Report how many lines below include "toothbrush", giving the figure alone.

>>

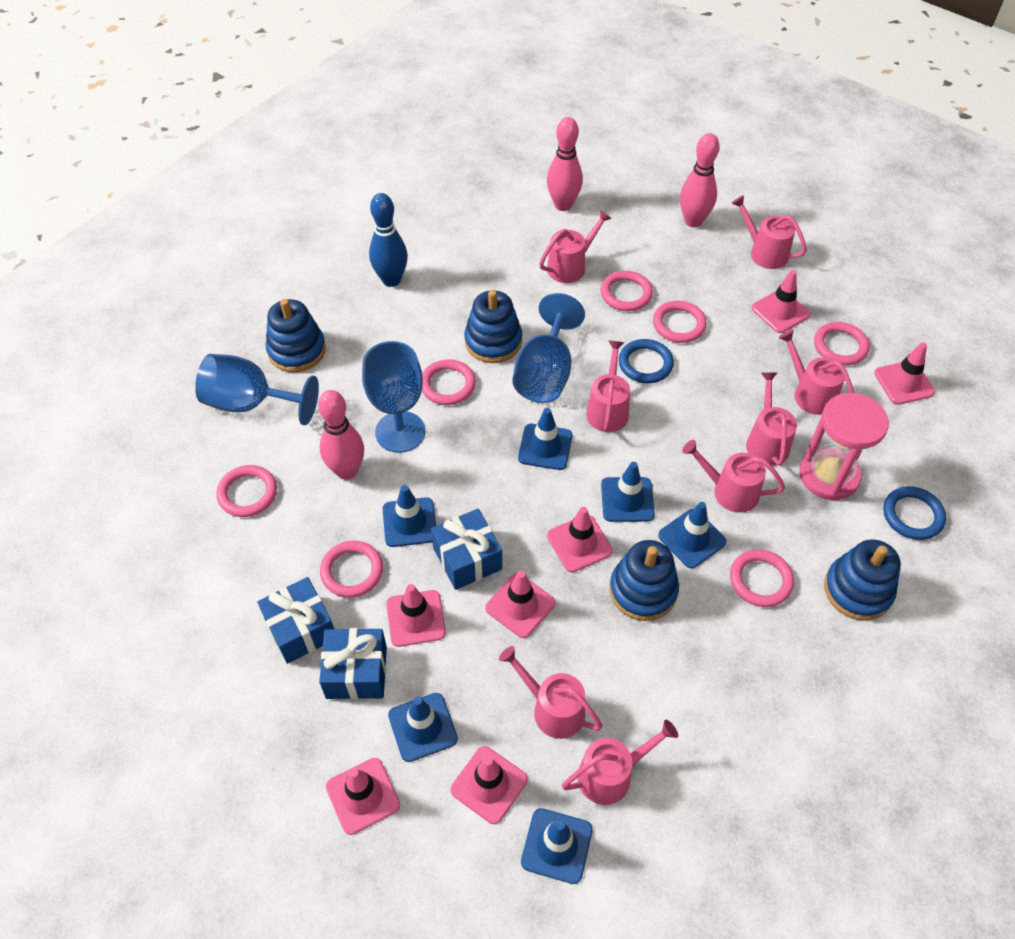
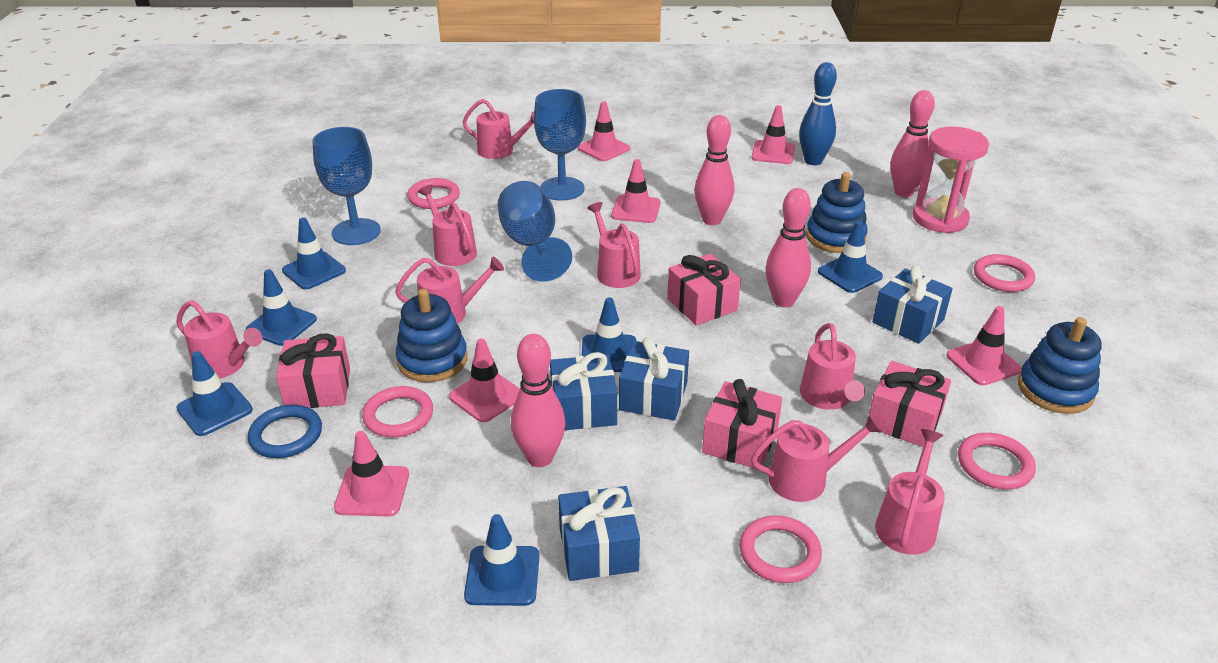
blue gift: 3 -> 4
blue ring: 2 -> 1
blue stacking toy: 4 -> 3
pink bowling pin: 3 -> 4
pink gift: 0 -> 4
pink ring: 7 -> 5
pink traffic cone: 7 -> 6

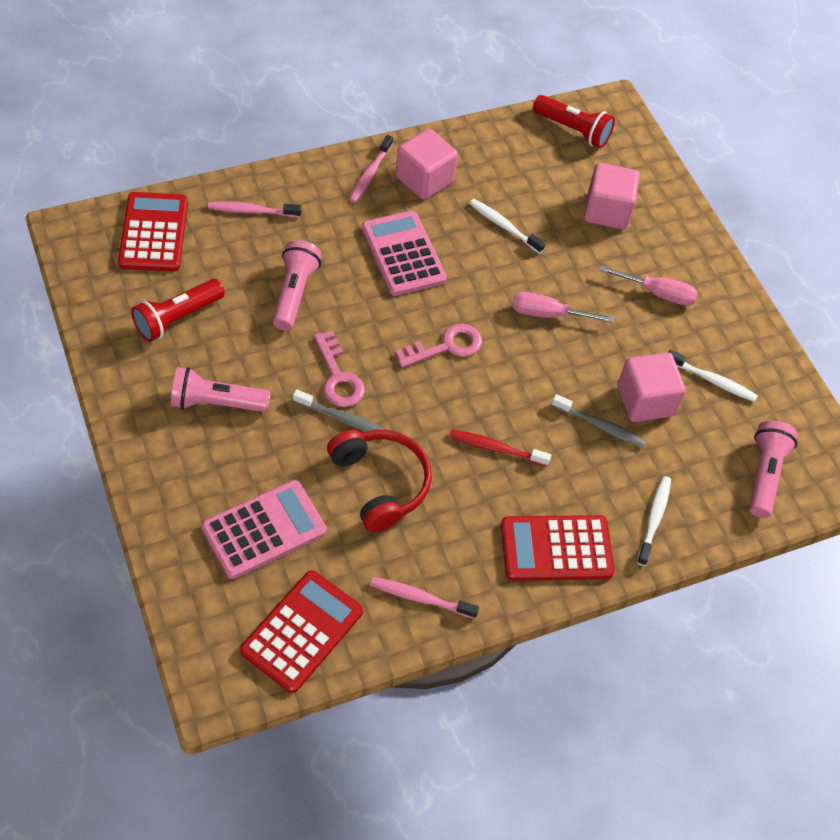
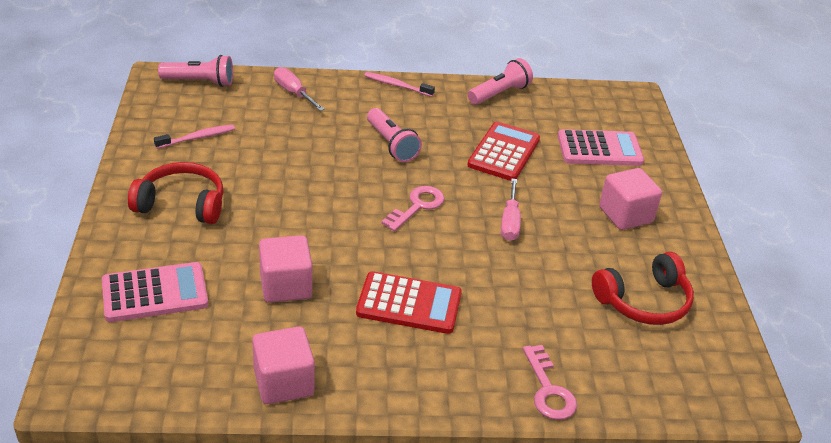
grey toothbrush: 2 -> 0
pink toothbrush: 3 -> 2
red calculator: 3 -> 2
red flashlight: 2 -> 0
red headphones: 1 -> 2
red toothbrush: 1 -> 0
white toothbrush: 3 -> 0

<<

Result of the task: 4